What is needed:
In the listing below, locate the line that contains "black capsule: 2 -> 0" and the line that contains "turquoise capsule: 8 -> 11". Restate word for word those two lines and every line between them, and nothing else.

*** Opening Listed entries ***

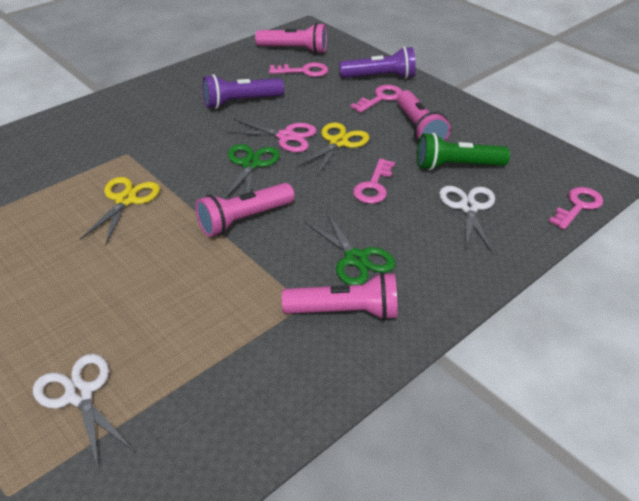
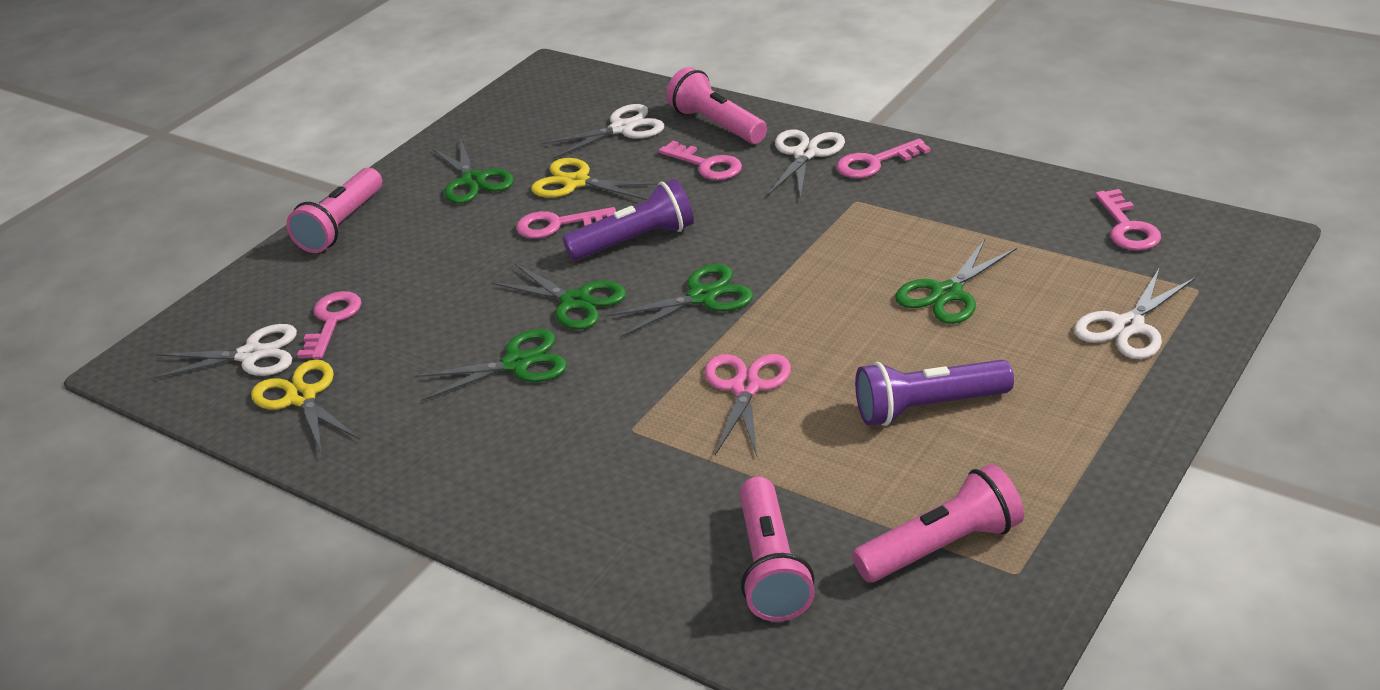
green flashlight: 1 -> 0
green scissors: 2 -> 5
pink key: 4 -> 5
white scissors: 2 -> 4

*** Closing Listed entries ***
*** Opening Listed entries ***

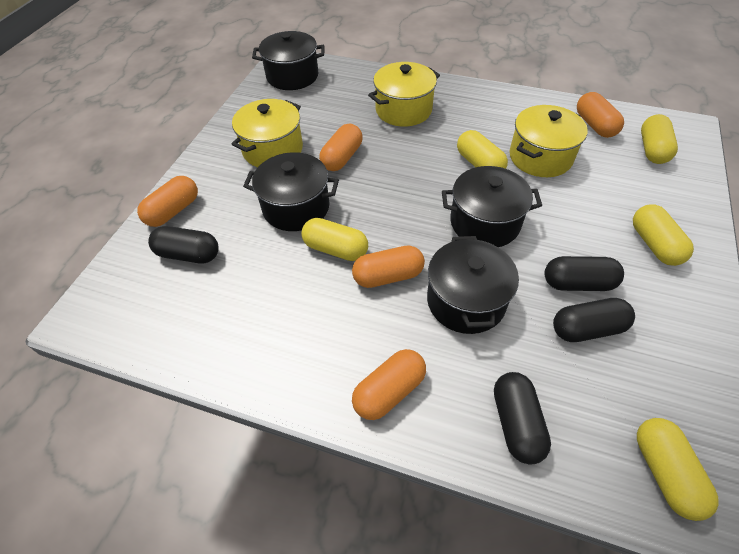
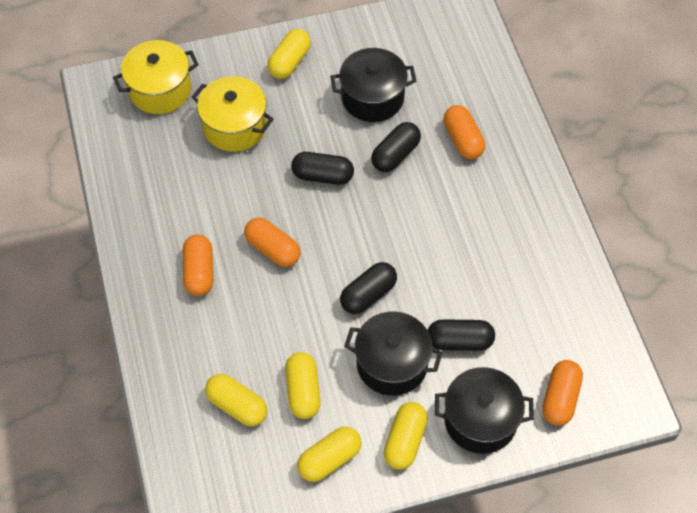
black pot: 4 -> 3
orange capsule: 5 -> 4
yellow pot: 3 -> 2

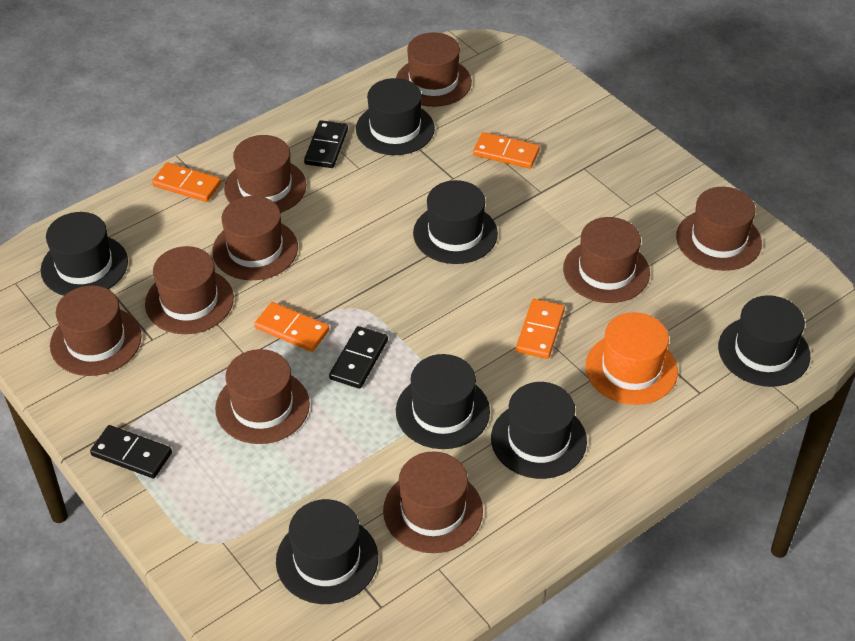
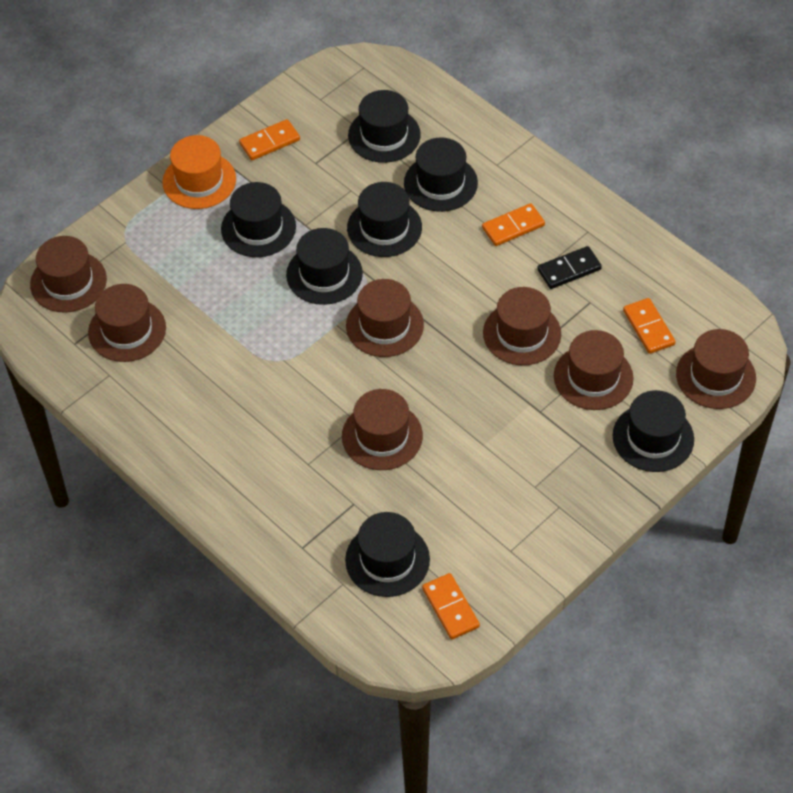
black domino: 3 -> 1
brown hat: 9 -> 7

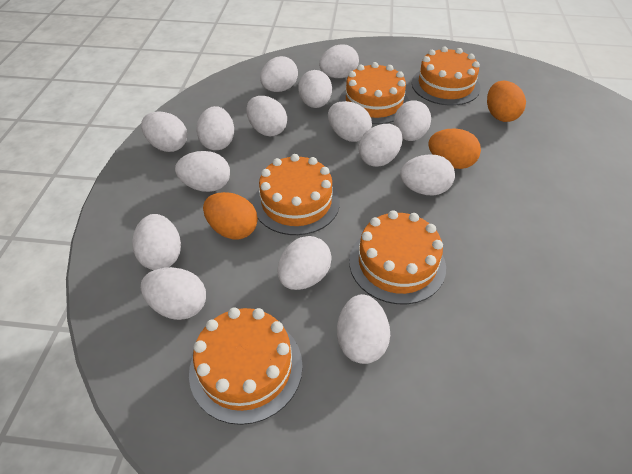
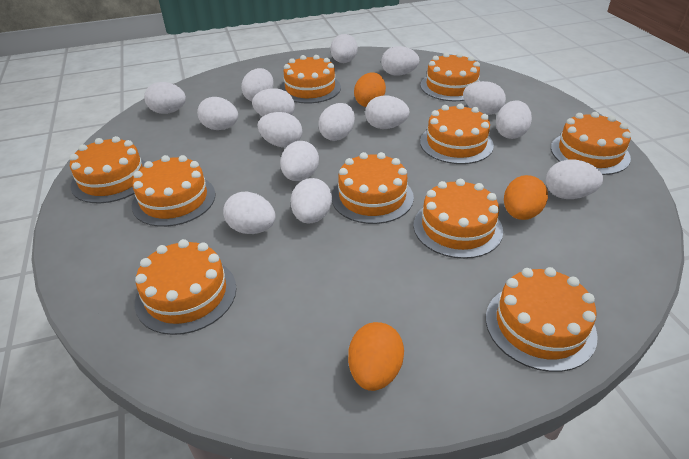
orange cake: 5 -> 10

*** Closing Listed entries ***
*** Opening Listed entries ***

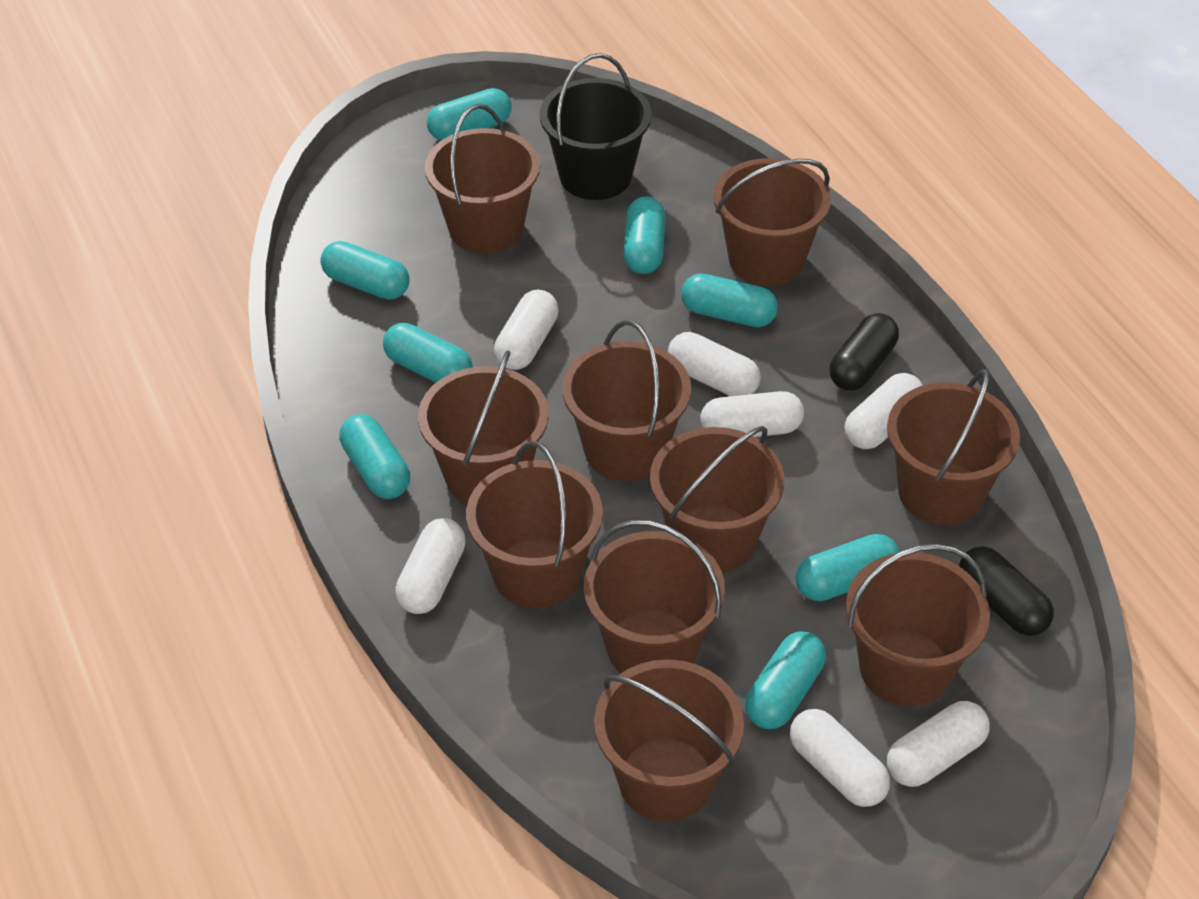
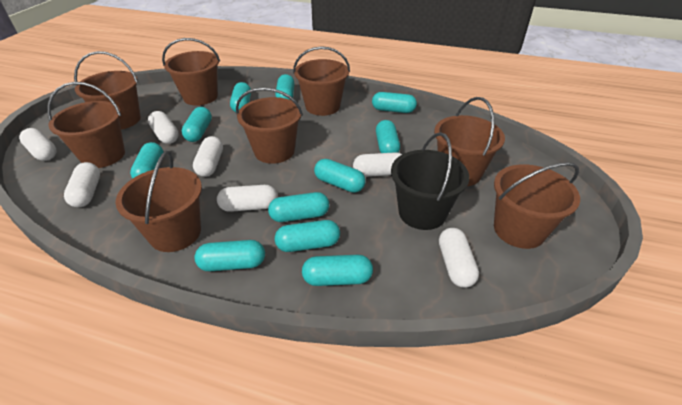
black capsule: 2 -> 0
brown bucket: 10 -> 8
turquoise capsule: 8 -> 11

*** Closing Listed entries ***

Response:
black capsule: 2 -> 0
brown bucket: 10 -> 8
turquoise capsule: 8 -> 11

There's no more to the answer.